Segment Start: Task input
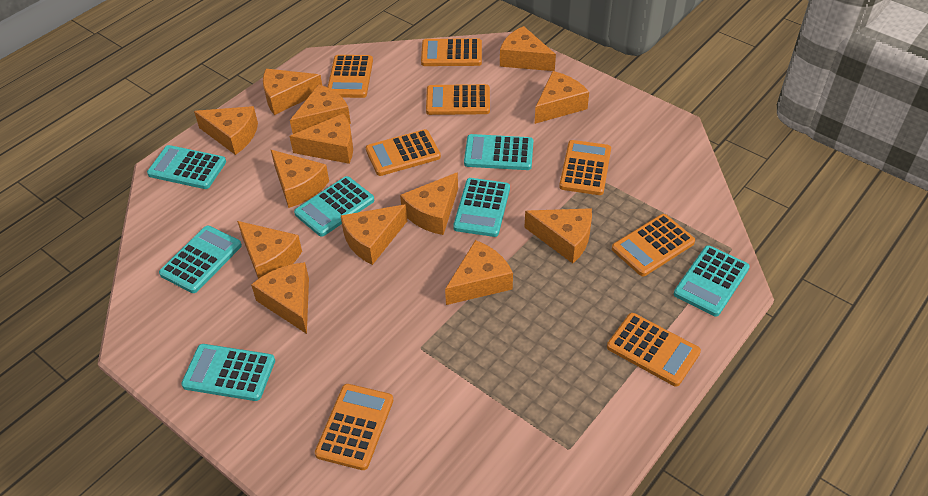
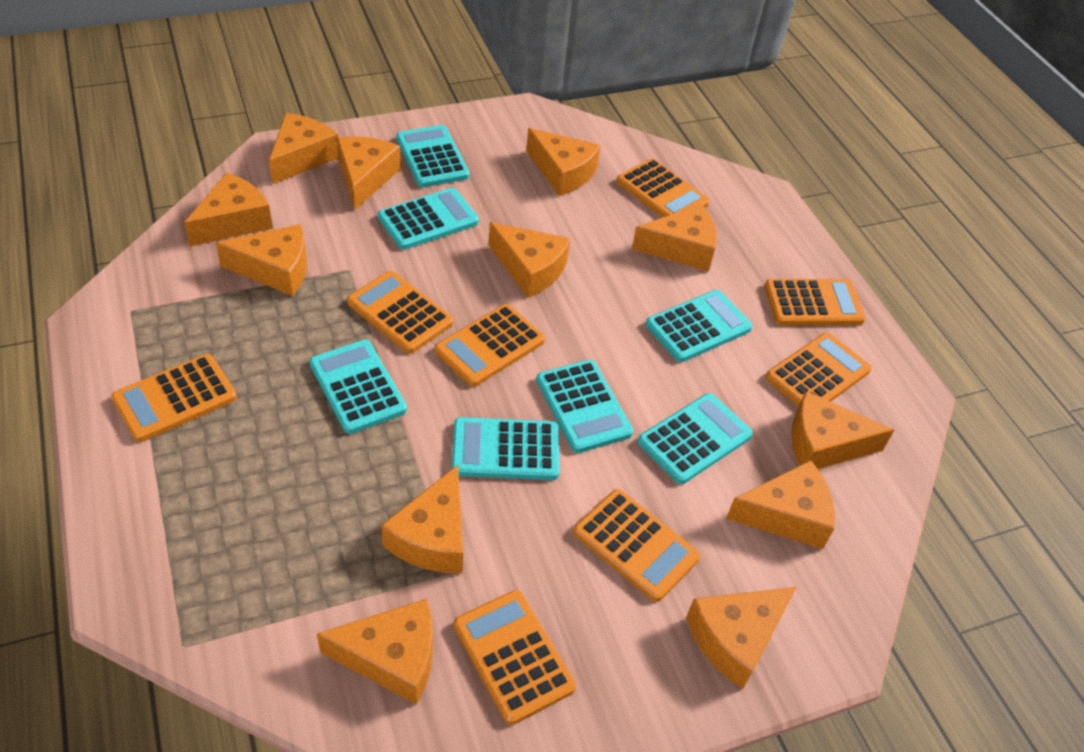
orange cheese: 13 -> 12

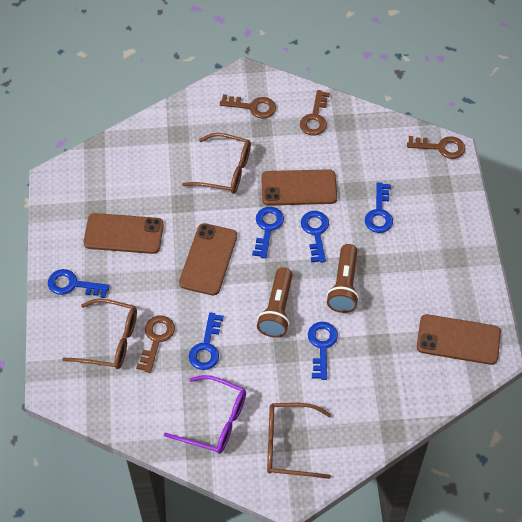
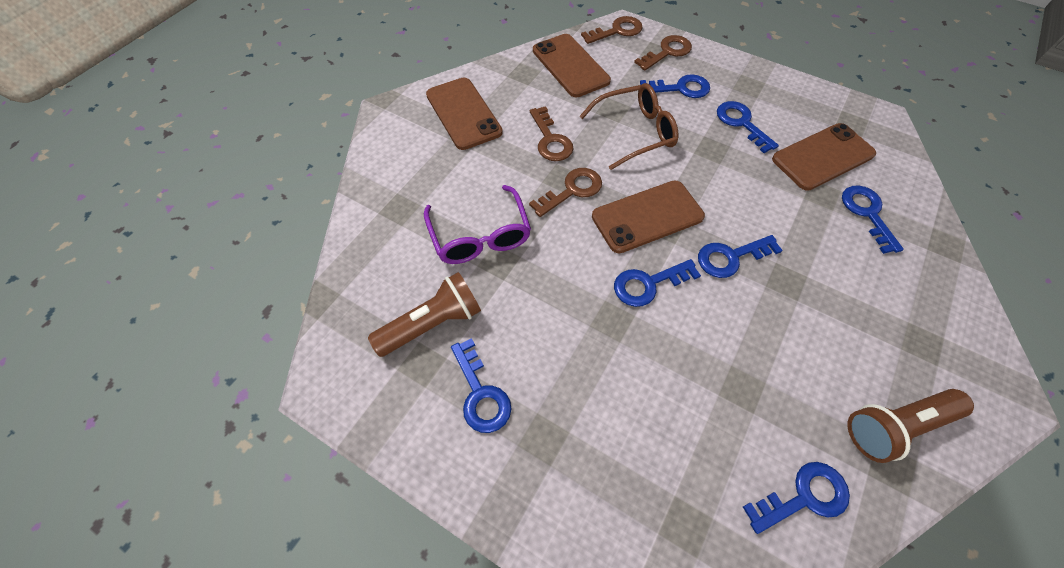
blue key: 6 -> 7
brown glasses: 3 -> 1

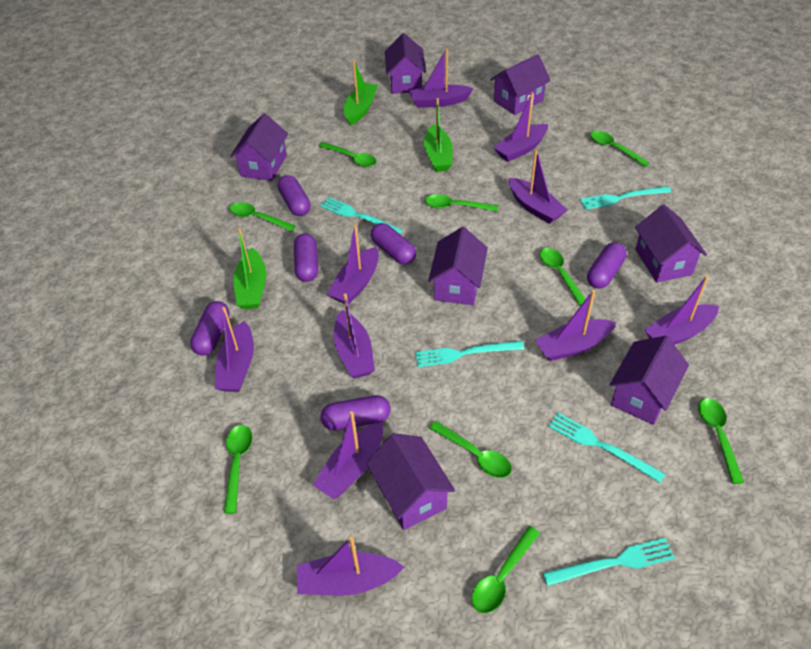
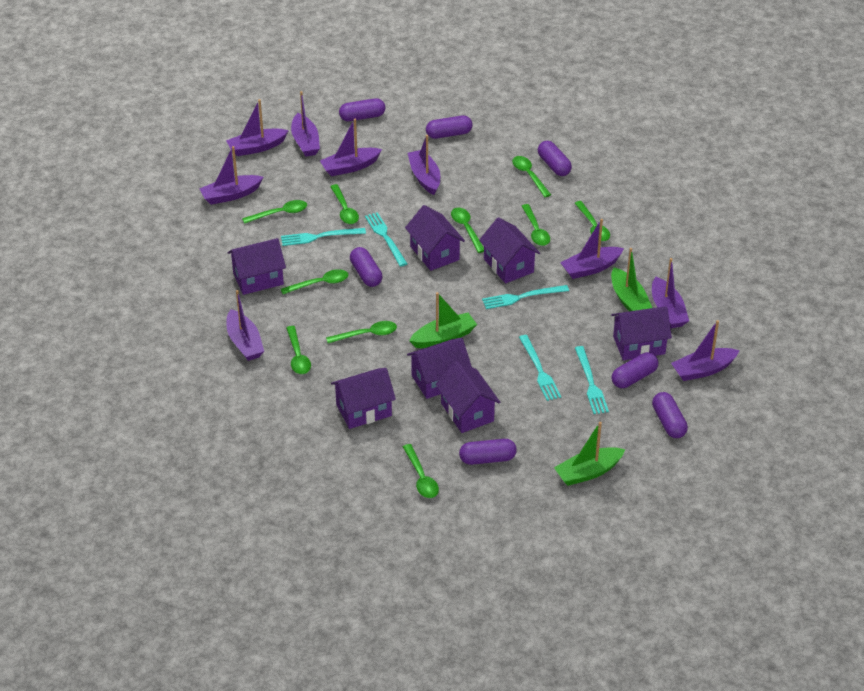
green spoon: 9 -> 10
purple boat: 10 -> 9
purple capsule: 6 -> 7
Segment End: Task input
• **Problem requirements**:
Word for word, output the lines from the line bearing "blue key: 6 -> 7" through the end of the records above, and only those, without the pictures.

• **Output for this exercise**:
blue key: 6 -> 7
brown glasses: 3 -> 1

green spoon: 9 -> 10
purple boat: 10 -> 9
purple capsule: 6 -> 7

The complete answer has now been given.